* What to produce
Repeat each line of the records below exactly.

START Material shown

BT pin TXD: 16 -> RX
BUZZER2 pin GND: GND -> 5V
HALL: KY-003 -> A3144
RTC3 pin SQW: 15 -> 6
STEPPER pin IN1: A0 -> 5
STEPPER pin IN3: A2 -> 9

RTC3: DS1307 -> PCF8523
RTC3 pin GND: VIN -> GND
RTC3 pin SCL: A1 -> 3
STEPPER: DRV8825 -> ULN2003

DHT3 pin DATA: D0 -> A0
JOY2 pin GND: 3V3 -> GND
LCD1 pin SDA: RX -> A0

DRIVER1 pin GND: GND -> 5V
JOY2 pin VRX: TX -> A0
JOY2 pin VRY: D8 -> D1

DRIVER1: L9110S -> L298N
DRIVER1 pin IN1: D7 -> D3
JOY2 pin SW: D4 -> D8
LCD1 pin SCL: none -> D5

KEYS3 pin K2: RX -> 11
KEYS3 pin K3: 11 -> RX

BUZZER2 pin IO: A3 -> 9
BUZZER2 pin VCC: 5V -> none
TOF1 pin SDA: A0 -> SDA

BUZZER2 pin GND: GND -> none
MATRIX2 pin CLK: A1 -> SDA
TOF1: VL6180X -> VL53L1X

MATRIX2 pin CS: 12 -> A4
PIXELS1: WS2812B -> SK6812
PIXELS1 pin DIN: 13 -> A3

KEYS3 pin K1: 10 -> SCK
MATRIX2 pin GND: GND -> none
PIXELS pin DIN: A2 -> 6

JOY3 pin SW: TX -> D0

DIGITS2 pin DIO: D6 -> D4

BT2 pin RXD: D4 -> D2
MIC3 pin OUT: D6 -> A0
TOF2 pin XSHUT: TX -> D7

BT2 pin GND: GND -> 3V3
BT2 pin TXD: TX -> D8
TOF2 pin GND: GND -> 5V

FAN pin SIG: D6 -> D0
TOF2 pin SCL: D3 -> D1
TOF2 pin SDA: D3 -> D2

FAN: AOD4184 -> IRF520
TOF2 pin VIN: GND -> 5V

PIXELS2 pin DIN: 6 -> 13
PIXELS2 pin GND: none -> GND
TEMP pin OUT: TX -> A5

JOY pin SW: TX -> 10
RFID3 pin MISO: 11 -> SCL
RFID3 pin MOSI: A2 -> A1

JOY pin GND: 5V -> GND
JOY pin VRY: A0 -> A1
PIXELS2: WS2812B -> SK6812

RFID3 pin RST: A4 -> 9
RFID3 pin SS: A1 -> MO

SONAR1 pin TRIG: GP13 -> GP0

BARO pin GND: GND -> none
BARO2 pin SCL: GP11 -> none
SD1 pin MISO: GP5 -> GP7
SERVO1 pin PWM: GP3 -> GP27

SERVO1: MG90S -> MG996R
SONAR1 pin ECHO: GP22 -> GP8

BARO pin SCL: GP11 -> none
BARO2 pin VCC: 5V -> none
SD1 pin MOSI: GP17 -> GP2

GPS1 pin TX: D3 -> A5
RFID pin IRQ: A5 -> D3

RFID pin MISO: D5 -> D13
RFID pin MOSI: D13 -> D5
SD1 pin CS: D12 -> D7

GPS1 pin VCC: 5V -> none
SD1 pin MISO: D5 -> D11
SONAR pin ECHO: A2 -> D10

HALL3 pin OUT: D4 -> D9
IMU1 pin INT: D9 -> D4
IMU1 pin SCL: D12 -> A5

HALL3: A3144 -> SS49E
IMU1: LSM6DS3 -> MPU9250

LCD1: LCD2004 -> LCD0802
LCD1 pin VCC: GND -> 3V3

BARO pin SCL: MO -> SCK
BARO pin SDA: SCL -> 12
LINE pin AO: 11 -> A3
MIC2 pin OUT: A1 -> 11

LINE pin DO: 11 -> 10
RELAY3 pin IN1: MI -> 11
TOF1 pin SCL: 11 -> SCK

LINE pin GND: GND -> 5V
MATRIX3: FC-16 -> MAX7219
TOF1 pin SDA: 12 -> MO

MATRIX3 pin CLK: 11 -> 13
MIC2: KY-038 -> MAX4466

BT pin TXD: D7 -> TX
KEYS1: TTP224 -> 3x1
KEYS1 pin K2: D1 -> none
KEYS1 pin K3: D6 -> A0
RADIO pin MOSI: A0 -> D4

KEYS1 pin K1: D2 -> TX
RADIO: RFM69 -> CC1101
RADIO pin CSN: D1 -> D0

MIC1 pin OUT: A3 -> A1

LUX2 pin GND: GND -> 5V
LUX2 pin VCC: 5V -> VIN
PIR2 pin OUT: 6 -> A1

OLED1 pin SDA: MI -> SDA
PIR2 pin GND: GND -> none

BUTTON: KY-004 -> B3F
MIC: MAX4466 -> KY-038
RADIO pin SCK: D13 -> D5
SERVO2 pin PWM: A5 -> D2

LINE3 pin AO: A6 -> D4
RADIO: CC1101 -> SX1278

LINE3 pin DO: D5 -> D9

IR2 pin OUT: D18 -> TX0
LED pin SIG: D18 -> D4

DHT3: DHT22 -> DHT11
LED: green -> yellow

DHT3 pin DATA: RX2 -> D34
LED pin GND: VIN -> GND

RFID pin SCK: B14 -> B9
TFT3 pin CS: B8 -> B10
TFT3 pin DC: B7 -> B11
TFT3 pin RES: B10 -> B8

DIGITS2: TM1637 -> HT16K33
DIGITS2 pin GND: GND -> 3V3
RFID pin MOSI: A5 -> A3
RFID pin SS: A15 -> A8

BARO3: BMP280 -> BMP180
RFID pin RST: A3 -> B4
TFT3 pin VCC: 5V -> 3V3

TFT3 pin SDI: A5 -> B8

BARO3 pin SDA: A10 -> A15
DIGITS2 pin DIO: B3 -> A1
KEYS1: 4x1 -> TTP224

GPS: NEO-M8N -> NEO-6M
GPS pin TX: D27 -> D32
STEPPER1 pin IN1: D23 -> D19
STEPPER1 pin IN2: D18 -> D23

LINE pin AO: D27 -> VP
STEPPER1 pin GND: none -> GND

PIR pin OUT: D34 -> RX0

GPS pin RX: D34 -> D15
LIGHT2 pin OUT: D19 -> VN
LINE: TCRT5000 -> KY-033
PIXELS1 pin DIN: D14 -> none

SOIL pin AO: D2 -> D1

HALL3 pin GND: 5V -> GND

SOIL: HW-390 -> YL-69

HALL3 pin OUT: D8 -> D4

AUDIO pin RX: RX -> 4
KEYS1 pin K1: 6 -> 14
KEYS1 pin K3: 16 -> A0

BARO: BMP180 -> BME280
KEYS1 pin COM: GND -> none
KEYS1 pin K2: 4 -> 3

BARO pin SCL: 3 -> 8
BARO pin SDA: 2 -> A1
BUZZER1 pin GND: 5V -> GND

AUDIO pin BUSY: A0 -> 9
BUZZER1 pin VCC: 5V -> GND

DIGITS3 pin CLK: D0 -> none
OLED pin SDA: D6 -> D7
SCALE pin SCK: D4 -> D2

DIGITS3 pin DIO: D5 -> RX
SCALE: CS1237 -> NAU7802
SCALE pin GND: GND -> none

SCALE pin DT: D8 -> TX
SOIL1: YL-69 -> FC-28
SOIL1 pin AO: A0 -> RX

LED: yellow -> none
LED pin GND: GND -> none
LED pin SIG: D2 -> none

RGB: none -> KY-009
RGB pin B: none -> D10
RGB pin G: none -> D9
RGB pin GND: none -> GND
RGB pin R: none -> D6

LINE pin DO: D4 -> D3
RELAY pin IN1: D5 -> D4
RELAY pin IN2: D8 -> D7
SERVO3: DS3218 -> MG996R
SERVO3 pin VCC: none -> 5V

END Material shown

* Your solution
BT pin TXD: 16 -> RX
BUZZER2 pin GND: GND -> 5V
HALL: KY-003 -> A3144
RTC3 pin SQW: 15 -> 6
STEPPER pin IN1: A0 -> 5
STEPPER pin IN3: A2 -> 9

RTC3: DS1307 -> PCF8523
RTC3 pin GND: VIN -> GND
RTC3 pin SCL: A1 -> 3
STEPPER: DRV8825 -> ULN2003

DHT3 pin DATA: D0 -> A0
JOY2 pin GND: 3V3 -> GND
LCD1 pin SDA: RX -> A0

DRIVER1 pin GND: GND -> 5V
JOY2 pin VRX: TX -> A0
JOY2 pin VRY: D8 -> D1

DRIVER1: L9110S -> L298N
DRIVER1 pin IN1: D7 -> D3
JOY2 pin SW: D4 -> D8
LCD1 pin SCL: none -> D5

KEYS3 pin K2: RX -> 11
KEYS3 pin K3: 11 -> RX

BUZZER2 pin IO: A3 -> 9
BUZZER2 pin VCC: 5V -> none
TOF1 pin SDA: A0 -> SDA

BUZZER2 pin GND: GND -> none
MATRIX2 pin CLK: A1 -> SDA
TOF1: VL6180X -> VL53L1X

MATRIX2 pin CS: 12 -> A4
PIXELS1: WS2812B -> SK6812
PIXELS1 pin DIN: 13 -> A3

KEYS3 pin K1: 10 -> SCK
MATRIX2 pin GND: GND -> none
PIXELS pin DIN: A2 -> 6

JOY3 pin SW: TX -> D0

DIGITS2 pin DIO: D6 -> D4

BT2 pin RXD: D4 -> D2
MIC3 pin OUT: D6 -> A0
TOF2 pin XSHUT: TX -> D7

BT2 pin GND: GND -> 3V3
BT2 pin TXD: TX -> D8
TOF2 pin GND: GND -> 5V

FAN pin SIG: D6 -> D0
TOF2 pin SCL: D3 -> D1
TOF2 pin SDA: D3 -> D2

FAN: AOD4184 -> IRF520
TOF2 pin VIN: GND -> 5V

PIXELS2 pin DIN: 6 -> 13
PIXELS2 pin GND: none -> GND
TEMP pin OUT: TX -> A5

JOY pin SW: TX -> 10
RFID3 pin MISO: 11 -> SCL
RFID3 pin MOSI: A2 -> A1

JOY pin GND: 5V -> GND
JOY pin VRY: A0 -> A1
PIXELS2: WS2812B -> SK6812

RFID3 pin RST: A4 -> 9
RFID3 pin SS: A1 -> MO

SONAR1 pin TRIG: GP13 -> GP0

BARO pin GND: GND -> none
BARO2 pin SCL: GP11 -> none
SD1 pin MISO: GP5 -> GP7
SERVO1 pin PWM: GP3 -> GP27

SERVO1: MG90S -> MG996R
SONAR1 pin ECHO: GP22 -> GP8

BARO pin SCL: GP11 -> none
BARO2 pin VCC: 5V -> none
SD1 pin MOSI: GP17 -> GP2

GPS1 pin TX: D3 -> A5
RFID pin IRQ: A5 -> D3

RFID pin MISO: D5 -> D13
RFID pin MOSI: D13 -> D5
SD1 pin CS: D12 -> D7

GPS1 pin VCC: 5V -> none
SD1 pin MISO: D5 -> D11
SONAR pin ECHO: A2 -> D10

HALL3 pin OUT: D4 -> D9
IMU1 pin INT: D9 -> D4
IMU1 pin SCL: D12 -> A5

HALL3: A3144 -> SS49E
IMU1: LSM6DS3 -> MPU9250

LCD1: LCD2004 -> LCD0802
LCD1 pin VCC: GND -> 3V3

BARO pin SCL: MO -> SCK
BARO pin SDA: SCL -> 12
LINE pin AO: 11 -> A3
MIC2 pin OUT: A1 -> 11

LINE pin DO: 11 -> 10
RELAY3 pin IN1: MI -> 11
TOF1 pin SCL: 11 -> SCK

LINE pin GND: GND -> 5V
MATRIX3: FC-16 -> MAX7219
TOF1 pin SDA: 12 -> MO

MATRIX3 pin CLK: 11 -> 13
MIC2: KY-038 -> MAX4466

BT pin TXD: D7 -> TX
KEYS1: TTP224 -> 3x1
KEYS1 pin K2: D1 -> none
KEYS1 pin K3: D6 -> A0
RADIO pin MOSI: A0 -> D4

KEYS1 pin K1: D2 -> TX
RADIO: RFM69 -> CC1101
RADIO pin CSN: D1 -> D0

MIC1 pin OUT: A3 -> A1

LUX2 pin GND: GND -> 5V
LUX2 pin VCC: 5V -> VIN
PIR2 pin OUT: 6 -> A1

OLED1 pin SDA: MI -> SDA
PIR2 pin GND: GND -> none

BUTTON: KY-004 -> B3F
MIC: MAX4466 -> KY-038
RADIO pin SCK: D13 -> D5
SERVO2 pin PWM: A5 -> D2

LINE3 pin AO: A6 -> D4
RADIO: CC1101 -> SX1278

LINE3 pin DO: D5 -> D9

IR2 pin OUT: D18 -> TX0
LED pin SIG: D18 -> D4

DHT3: DHT22 -> DHT11
LED: green -> yellow

DHT3 pin DATA: RX2 -> D34
LED pin GND: VIN -> GND

RFID pin SCK: B14 -> B9
TFT3 pin CS: B8 -> B10
TFT3 pin DC: B7 -> B11
TFT3 pin RES: B10 -> B8

DIGITS2: TM1637 -> HT16K33
DIGITS2 pin GND: GND -> 3V3
RFID pin MOSI: A5 -> A3
RFID pin SS: A15 -> A8

BARO3: BMP280 -> BMP180
RFID pin RST: A3 -> B4
TFT3 pin VCC: 5V -> 3V3

TFT3 pin SDI: A5 -> B8

BARO3 pin SDA: A10 -> A15
DIGITS2 pin DIO: B3 -> A1
KEYS1: 4x1 -> TTP224

GPS: NEO-M8N -> NEO-6M
GPS pin TX: D27 -> D32
STEPPER1 pin IN1: D23 -> D19
STEPPER1 pin IN2: D18 -> D23

LINE pin AO: D27 -> VP
STEPPER1 pin GND: none -> GND

PIR pin OUT: D34 -> RX0

GPS pin RX: D34 -> D15
LIGHT2 pin OUT: D19 -> VN
LINE: TCRT5000 -> KY-033
PIXELS1 pin DIN: D14 -> none

SOIL pin AO: D2 -> D1

HALL3 pin GND: 5V -> GND

SOIL: HW-390 -> YL-69

HALL3 pin OUT: D8 -> D4

AUDIO pin RX: RX -> 4
KEYS1 pin K1: 6 -> 14
KEYS1 pin K3: 16 -> A0

BARO: BMP180 -> BME280
KEYS1 pin COM: GND -> none
KEYS1 pin K2: 4 -> 3

BARO pin SCL: 3 -> 8
BARO pin SDA: 2 -> A1
BUZZER1 pin GND: 5V -> GND

AUDIO pin BUSY: A0 -> 9
BUZZER1 pin VCC: 5V -> GND

DIGITS3 pin CLK: D0 -> none
OLED pin SDA: D6 -> D7
SCALE pin SCK: D4 -> D2

DIGITS3 pin DIO: D5 -> RX
SCALE: CS1237 -> NAU7802
SCALE pin GND: GND -> none

SCALE pin DT: D8 -> TX
SOIL1: YL-69 -> FC-28
SOIL1 pin AO: A0 -> RX

LED: yellow -> none
LED pin GND: GND -> none
LED pin SIG: D2 -> none

RGB: none -> KY-009
RGB pin B: none -> D10
RGB pin G: none -> D9
RGB pin GND: none -> GND
RGB pin R: none -> D6

LINE pin DO: D4 -> D3
RELAY pin IN1: D5 -> D4
RELAY pin IN2: D8 -> D7
SERVO3: DS3218 -> MG996R
SERVO3 pin VCC: none -> 5V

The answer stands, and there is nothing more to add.